> [WHAT IS NEEDED]:
Give the listing again word for word. Skip the pictures.

=-=-=-=-=

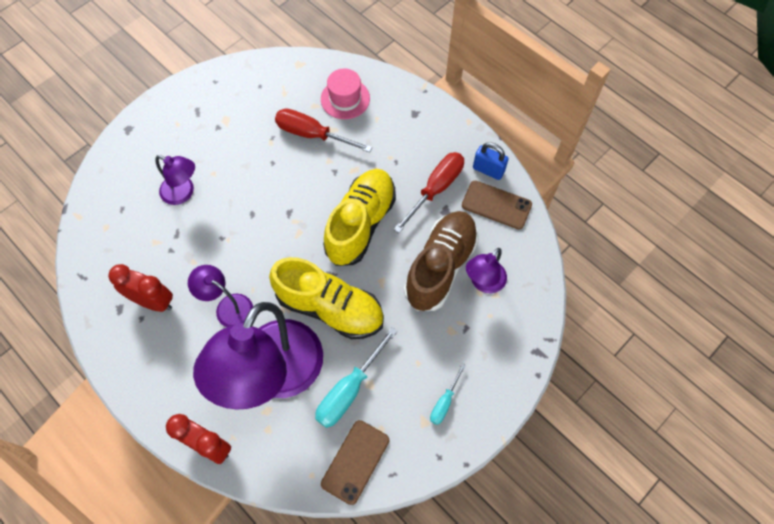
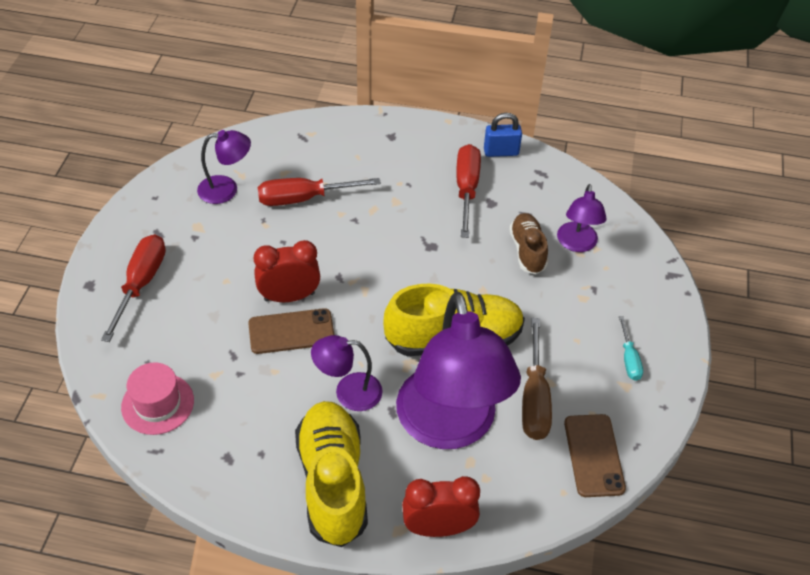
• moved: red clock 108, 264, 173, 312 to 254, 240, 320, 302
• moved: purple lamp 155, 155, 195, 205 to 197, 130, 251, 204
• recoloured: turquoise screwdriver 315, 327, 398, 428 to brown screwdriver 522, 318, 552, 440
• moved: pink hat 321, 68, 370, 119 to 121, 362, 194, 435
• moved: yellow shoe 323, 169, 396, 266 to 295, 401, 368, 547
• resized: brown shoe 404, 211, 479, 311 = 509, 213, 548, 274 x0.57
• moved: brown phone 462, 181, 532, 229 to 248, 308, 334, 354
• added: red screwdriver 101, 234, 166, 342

=-=-=-=-=

> [SOLUTION TO THE PROBLEM]:
• moved: red clock 108, 264, 173, 312 to 254, 240, 320, 302
• moved: purple lamp 155, 155, 195, 205 to 197, 130, 251, 204
• recoloured: turquoise screwdriver 315, 327, 398, 428 to brown screwdriver 522, 318, 552, 440
• moved: pink hat 321, 68, 370, 119 to 121, 362, 194, 435
• moved: yellow shoe 323, 169, 396, 266 to 295, 401, 368, 547
• resized: brown shoe 404, 211, 479, 311 = 509, 213, 548, 274 x0.57
• moved: brown phone 462, 181, 532, 229 to 248, 308, 334, 354
• added: red screwdriver 101, 234, 166, 342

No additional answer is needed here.